--- RECORD SET Enclosed Below ---
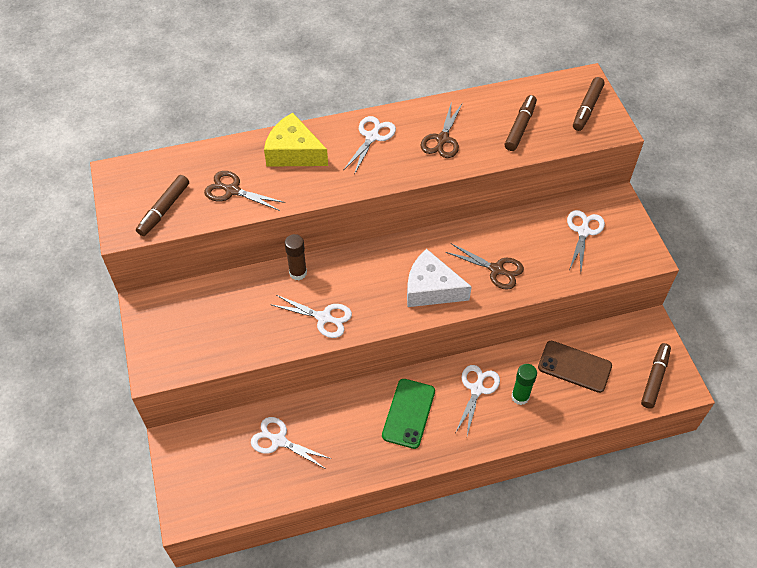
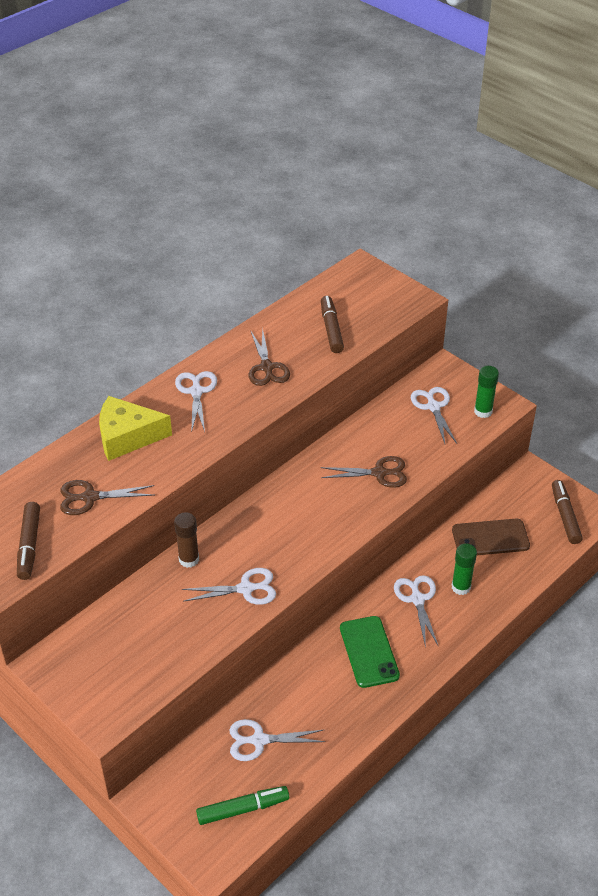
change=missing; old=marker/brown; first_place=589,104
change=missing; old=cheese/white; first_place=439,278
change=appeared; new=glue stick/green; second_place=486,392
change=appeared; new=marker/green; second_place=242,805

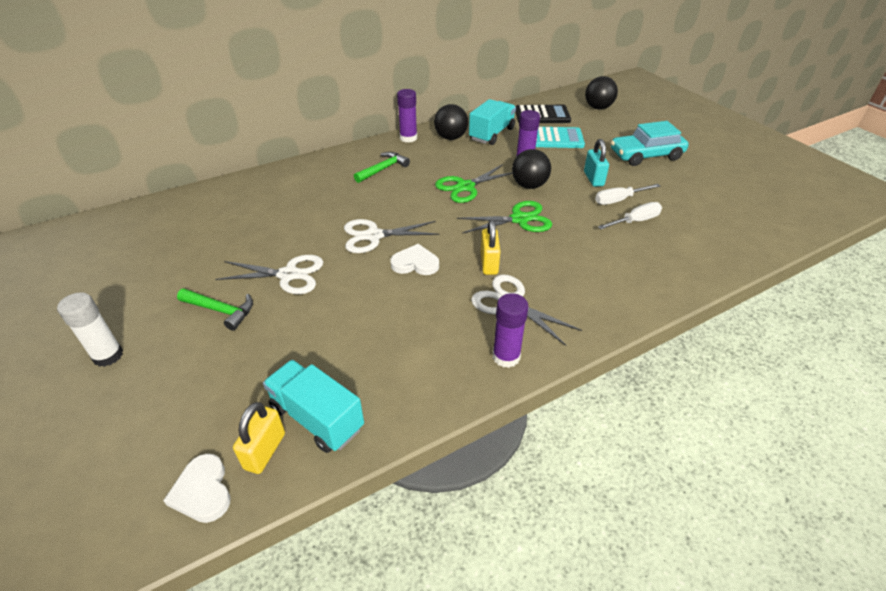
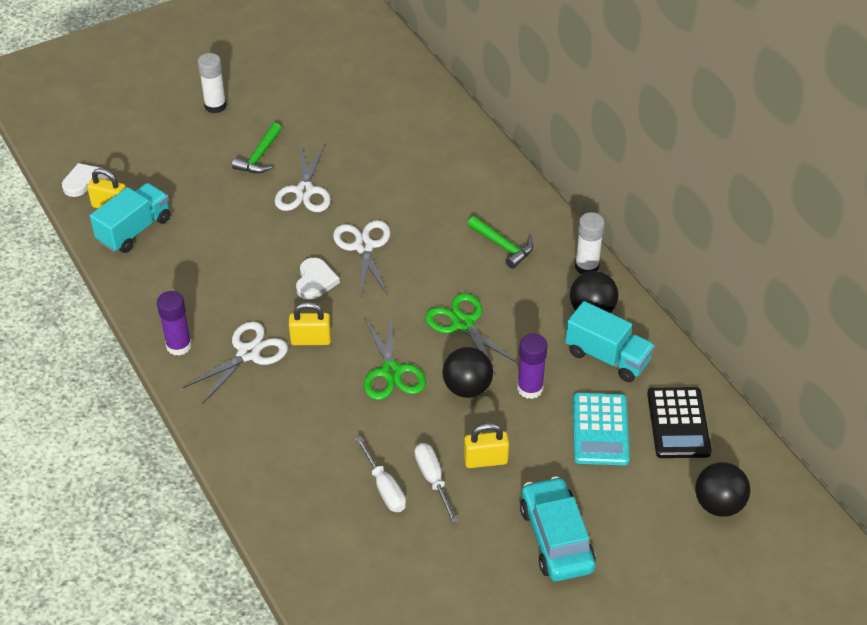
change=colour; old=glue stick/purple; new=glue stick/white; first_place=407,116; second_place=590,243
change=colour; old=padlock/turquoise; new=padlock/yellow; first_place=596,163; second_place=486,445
--- End of Enclosed RECORD SET ---
**ASSIGNMENT**. All records above are to be output verbatim, with their pictures omitted.

**RESULT OF THIS TASK**.
change=missing; old=marker/brown; first_place=589,104
change=missing; old=cheese/white; first_place=439,278
change=appeared; new=glue stick/green; second_place=486,392
change=appeared; new=marker/green; second_place=242,805

change=colour; old=glue stick/purple; new=glue stick/white; first_place=407,116; second_place=590,243
change=colour; old=padlock/turquoise; new=padlock/yellow; first_place=596,163; second_place=486,445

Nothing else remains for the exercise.